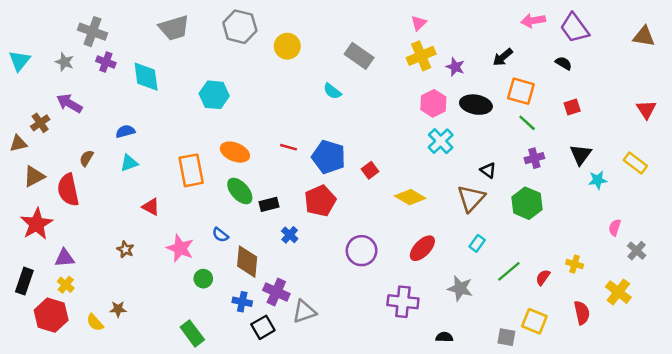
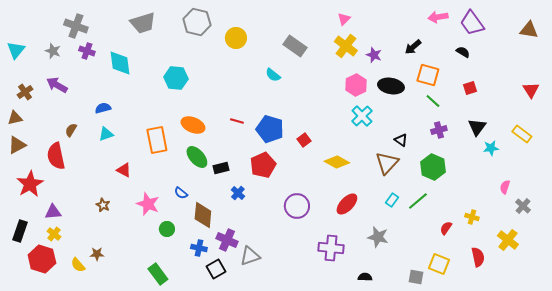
yellow cross: (421, 56) -> (346, 46), turned -30
brown cross: (40, 123) -> (25, 92), moved
brown triangle: (34, 176) -> (17, 145), moved
green line: (509, 271) -> (418, 201), moved

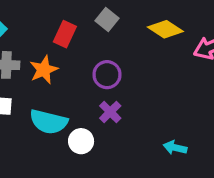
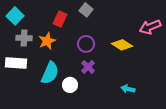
yellow diamond: (165, 29) -> (122, 45), moved
cyan semicircle: (49, 122) -> (50, 73), turned -80

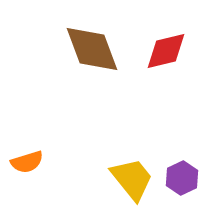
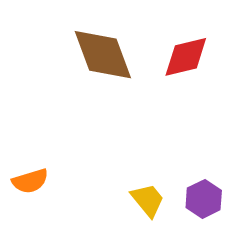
yellow trapezoid: (132, 179) -> (148, 200), size x0.7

------

▶ **The task**
Print exactly the line containing "brown cross: (40, 123) -> (25, 92), moved" and every line after it through the final line above, and leave all pictures out.

▶ **Result below**
brown cross: (40, 123) -> (25, 92), moved
brown triangle: (34, 176) -> (17, 145), moved
green line: (509, 271) -> (418, 201), moved

yellow diamond: (165, 29) -> (122, 45), moved
cyan semicircle: (49, 122) -> (50, 73), turned -80

yellow trapezoid: (132, 179) -> (148, 200), size x0.7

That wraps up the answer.